* begin RECORDS SHOWN *
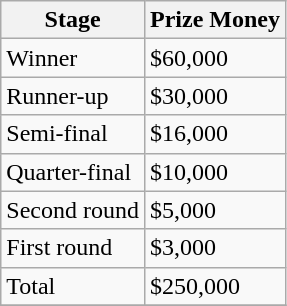
$16,000 (214, 134)
Quarter-final (73, 172)
First round (73, 248)
$60,000 (214, 58)
$30,000 (214, 96)
$3,000 (214, 248)
Runner-up (73, 96)
Second round (73, 210)
Winner (73, 58)
Stage (73, 20)
$250,000 (214, 286)
Semi-final (73, 134)
$10,000 (214, 172)
Prize Money (214, 20)
Total (73, 286)
$5,000 (214, 210)
Identify which cell holds the provided text, then report its (x, y) central coordinate. 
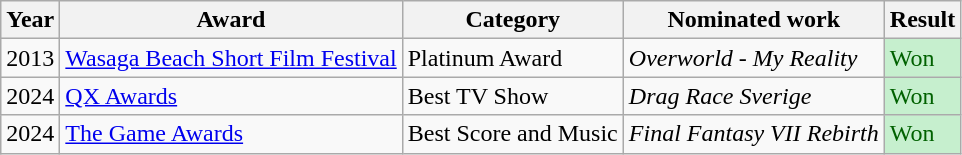
QX Awards (231, 96)
Category (512, 20)
Best Score and Music (512, 134)
The Game Awards (231, 134)
Award (231, 20)
Overworld - My Reality (754, 58)
Platinum Award (512, 58)
Drag Race Sverige (754, 96)
Year (30, 20)
Final Fantasy VII Rebirth (754, 134)
Nominated work (754, 20)
2013 (30, 58)
Best TV Show (512, 96)
Result (922, 20)
Wasaga Beach Short Film Festival (231, 58)
Capture the cell that displays the provided text and extract its (X, Y) central coordinate. 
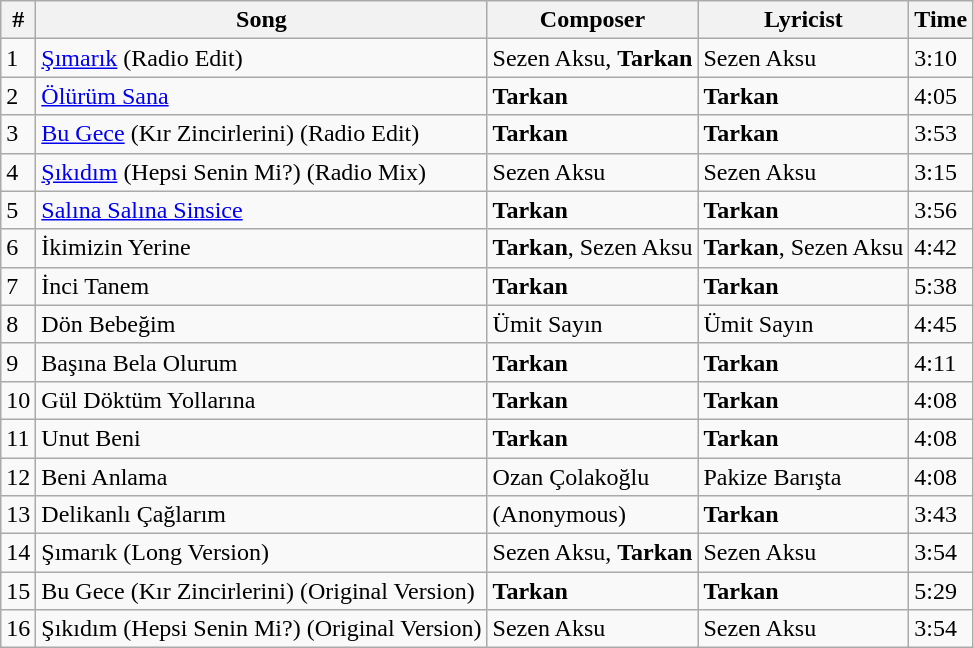
9 (18, 362)
Ölürüm Sana (262, 96)
Lyricist (804, 20)
Başına Bela Olurum (262, 362)
5:29 (941, 591)
12 (18, 477)
Ozan Çolakoğlu (592, 477)
Şımarık (Radio Edit) (262, 58)
6 (18, 248)
# (18, 20)
4:42 (941, 248)
4:11 (941, 362)
(Anonymous) (592, 515)
15 (18, 591)
3:53 (941, 134)
3:43 (941, 515)
Time (941, 20)
4:05 (941, 96)
Composer (592, 20)
3 (18, 134)
5:38 (941, 286)
5 (18, 210)
Bu Gece (Kır Zincirlerini) (Radio Edit) (262, 134)
Şıkıdım (Hepsi Senin Mi?) (Radio Mix) (262, 172)
3:56 (941, 210)
16 (18, 629)
8 (18, 324)
Gül Döktüm Yollarına (262, 400)
14 (18, 553)
11 (18, 438)
Salına Salına Sinsice (262, 210)
Beni Anlama (262, 477)
Pakize Barışta (804, 477)
4:45 (941, 324)
Bu Gece (Kır Zincirlerini) (Original Version) (262, 591)
İnci Tanem (262, 286)
2 (18, 96)
13 (18, 515)
Delikanlı Çağlarım (262, 515)
4 (18, 172)
Unut Beni (262, 438)
İkimizin Yerine (262, 248)
1 (18, 58)
3:15 (941, 172)
7 (18, 286)
Şıkıdım (Hepsi Senin Mi?) (Original Version) (262, 629)
10 (18, 400)
Dön Bebeğim (262, 324)
3:10 (941, 58)
Song (262, 20)
Şımarık (Long Version) (262, 553)
Identify which cell holds the provided text, then report its (x, y) central coordinate. 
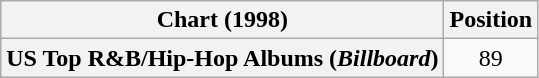
Position (491, 20)
US Top R&B/Hip-Hop Albums (Billboard) (222, 58)
Chart (1998) (222, 20)
89 (491, 58)
Search for the cell housing the specified text and yield its (X, Y) center coordinate. 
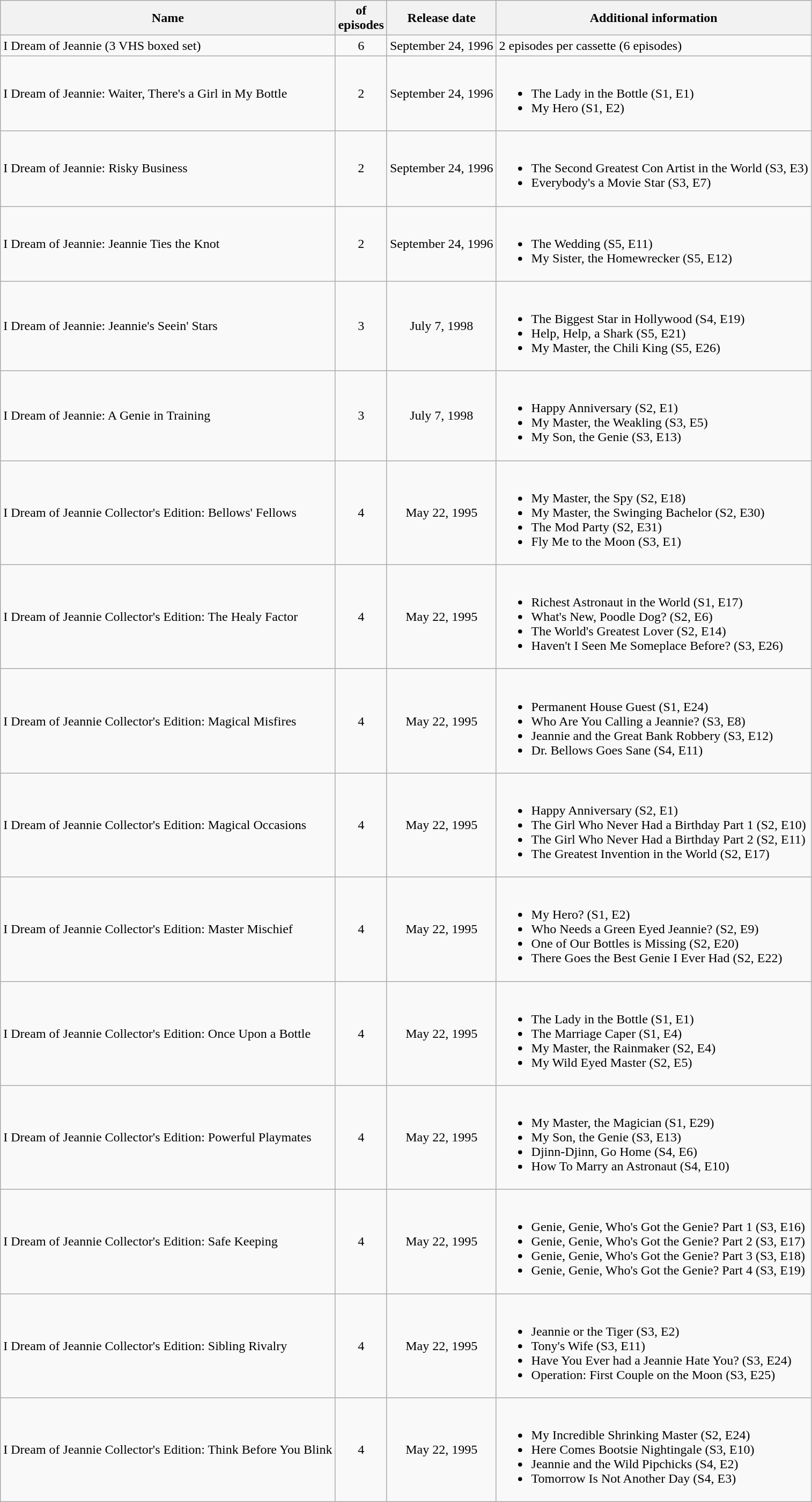
I Dream of Jeannie Collector's Edition: Master Mischief (168, 928)
I Dream of Jeannie (3 VHS boxed set) (168, 46)
Additional information (653, 18)
The Wedding (S5, E11)My Sister, the Homewrecker (S5, E12) (653, 243)
Release date (441, 18)
I Dream of Jeannie Collector's Edition: Powerful Playmates (168, 1137)
2 episodes per cassette (6 episodes) (653, 46)
I Dream of Jeannie Collector's Edition: Bellows' Fellows (168, 512)
I Dream of Jeannie Collector's Edition: The Healy Factor (168, 616)
I Dream of Jeannie Collector's Edition: Magical Misfires (168, 720)
I Dream of Jeannie: A Genie in Training (168, 415)
My Master, the Magician (S1, E29)My Son, the Genie (S3, E13)Djinn-Djinn, Go Home (S4, E6)How To Marry an Astronaut (S4, E10) (653, 1137)
Name (168, 18)
I Dream of Jeannie Collector's Edition: Once Upon a Bottle (168, 1032)
The Second Greatest Con Artist in the World (S3, E3)Everybody's a Movie Star (S3, E7) (653, 168)
Jeannie or the Tiger (S3, E2)Tony's Wife (S3, E11)Have You Ever had a Jeannie Hate You? (S3, E24)Operation: First Couple on the Moon (S3, E25) (653, 1345)
The Lady in the Bottle (S1, E1)The Marriage Caper (S1, E4)My Master, the Rainmaker (S2, E4)My Wild Eyed Master (S2, E5) (653, 1032)
My Hero? (S1, E2)Who Needs a Green Eyed Jeannie? (S2, E9)One of Our Bottles is Missing (S2, E20)There Goes the Best Genie I Ever Had (S2, E22) (653, 928)
My Master, the Spy (S2, E18)My Master, the Swinging Bachelor (S2, E30)The Mod Party (S2, E31)Fly Me to the Moon (S3, E1) (653, 512)
I Dream of Jeannie: Waiter, There's a Girl in My Bottle (168, 93)
I Dream of Jeannie Collector's Edition: Magical Occasions (168, 824)
Permanent House Guest (S1, E24)Who Are You Calling a Jeannie? (S3, E8)Jeannie and the Great Bank Robbery (S3, E12)Dr. Bellows Goes Sane (S4, E11) (653, 720)
I Dream of Jeannie: Jeannie Ties the Knot (168, 243)
I Dream of Jeannie Collector's Edition: Safe Keeping (168, 1241)
I Dream of Jeannie: Risky Business (168, 168)
I Dream of Jeannie Collector's Edition: Think Before You Blink (168, 1449)
I Dream of Jeannie: Jeannie's Seein' Stars (168, 326)
I Dream of Jeannie Collector's Edition: Sibling Rivalry (168, 1345)
of episodes (361, 18)
The Lady in the Bottle (S1, E1)My Hero (S1, E2) (653, 93)
Happy Anniversary (S2, E1)My Master, the Weakling (S3, E5)My Son, the Genie (S3, E13) (653, 415)
The Biggest Star in Hollywood (S4, E19)Help, Help, a Shark (S5, E21)My Master, the Chili King (S5, E26) (653, 326)
6 (361, 46)
Identify which cell holds the provided text, then report its (X, Y) central coordinate. 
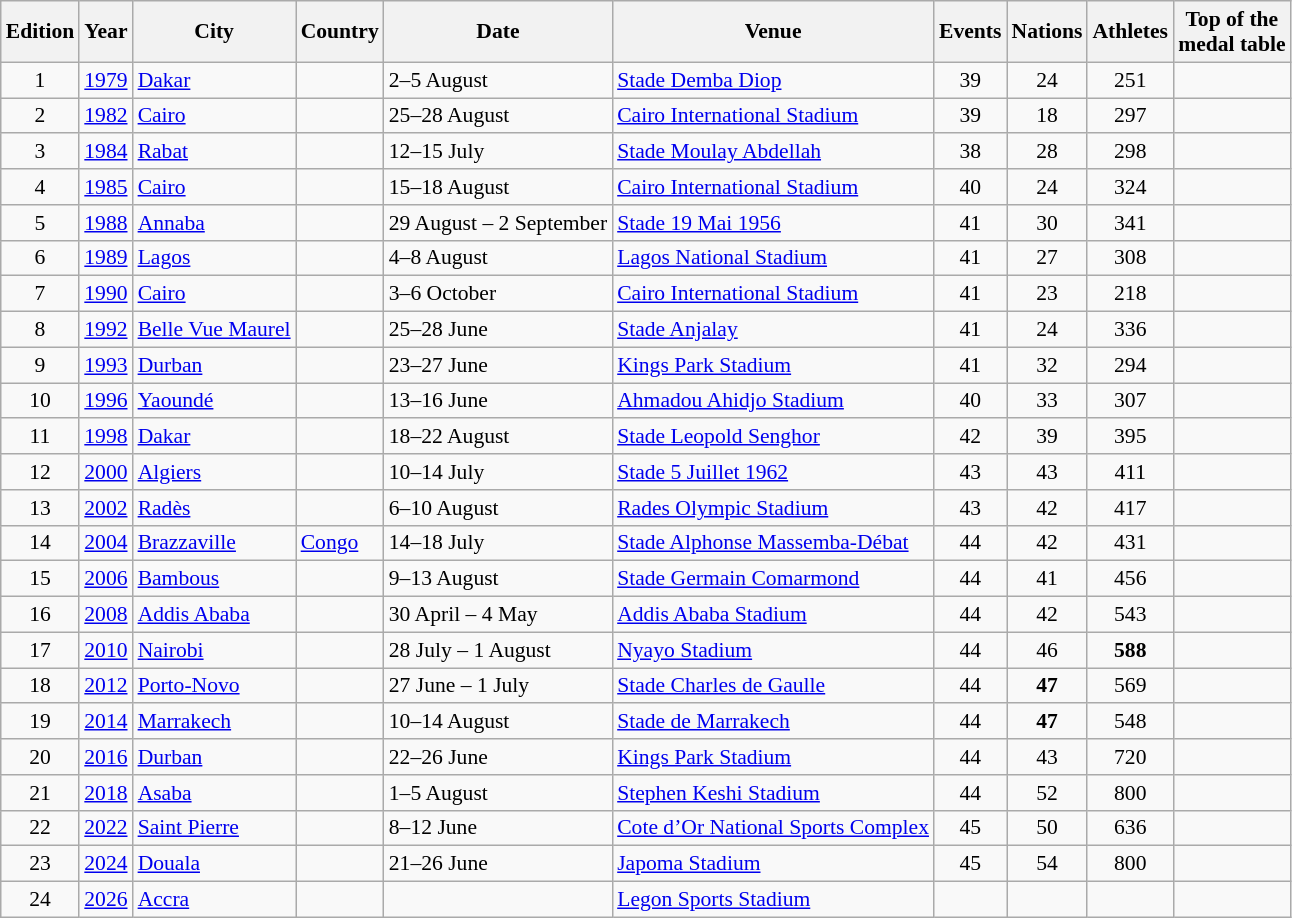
* end RECORDS SHOWN *
◆ **DIRECTION**
Filter the items above, keeping every line that contains the string "Awards" and dropping the rest. Matching is case-sensitive.

◆ **EXERCISE SOLUTION**
QX Awards (231, 96)
The Game Awards (231, 134)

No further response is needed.